* _Aim of the exercise_
Although the data below holds other lines too, output only those from the line with "(179, 435) = (316, 87): white" up to and including the line with "camera: 175 degrees right, 5 degrees up", exactly as they appear.

____

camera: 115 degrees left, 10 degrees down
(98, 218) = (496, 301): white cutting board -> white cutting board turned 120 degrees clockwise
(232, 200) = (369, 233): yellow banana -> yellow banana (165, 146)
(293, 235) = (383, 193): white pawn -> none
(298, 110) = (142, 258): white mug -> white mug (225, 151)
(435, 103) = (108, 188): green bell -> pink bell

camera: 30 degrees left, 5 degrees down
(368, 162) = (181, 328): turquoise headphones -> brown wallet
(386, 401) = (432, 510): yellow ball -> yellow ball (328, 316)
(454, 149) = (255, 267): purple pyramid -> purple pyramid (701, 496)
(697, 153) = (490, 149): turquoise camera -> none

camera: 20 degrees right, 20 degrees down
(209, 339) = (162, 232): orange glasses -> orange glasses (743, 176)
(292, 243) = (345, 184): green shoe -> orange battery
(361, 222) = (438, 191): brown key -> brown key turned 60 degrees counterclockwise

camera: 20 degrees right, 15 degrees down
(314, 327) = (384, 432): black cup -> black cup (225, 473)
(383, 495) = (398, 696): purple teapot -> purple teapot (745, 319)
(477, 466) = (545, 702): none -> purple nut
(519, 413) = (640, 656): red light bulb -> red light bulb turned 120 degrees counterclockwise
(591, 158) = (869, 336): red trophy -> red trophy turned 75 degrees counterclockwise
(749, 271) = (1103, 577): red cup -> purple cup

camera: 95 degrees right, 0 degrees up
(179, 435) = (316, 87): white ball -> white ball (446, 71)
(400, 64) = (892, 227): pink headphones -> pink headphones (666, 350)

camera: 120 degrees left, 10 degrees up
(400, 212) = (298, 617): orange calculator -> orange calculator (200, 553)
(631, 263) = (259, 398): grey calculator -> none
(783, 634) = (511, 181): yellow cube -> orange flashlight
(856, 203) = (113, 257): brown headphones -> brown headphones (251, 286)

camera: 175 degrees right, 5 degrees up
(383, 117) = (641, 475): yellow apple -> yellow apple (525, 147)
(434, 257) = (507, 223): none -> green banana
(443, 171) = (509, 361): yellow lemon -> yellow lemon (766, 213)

____

* _Result of this task_
(179, 435) = (316, 87): white ball -> white ball (446, 71)
(400, 64) = (892, 227): pink headphones -> pink headphones (666, 350)

camera: 120 degrees left, 10 degrees up
(400, 212) = (298, 617): orange calculator -> orange calculator (200, 553)
(631, 263) = (259, 398): grey calculator -> none
(783, 634) = (511, 181): yellow cube -> orange flashlight
(856, 203) = (113, 257): brown headphones -> brown headphones (251, 286)

camera: 175 degrees right, 5 degrees up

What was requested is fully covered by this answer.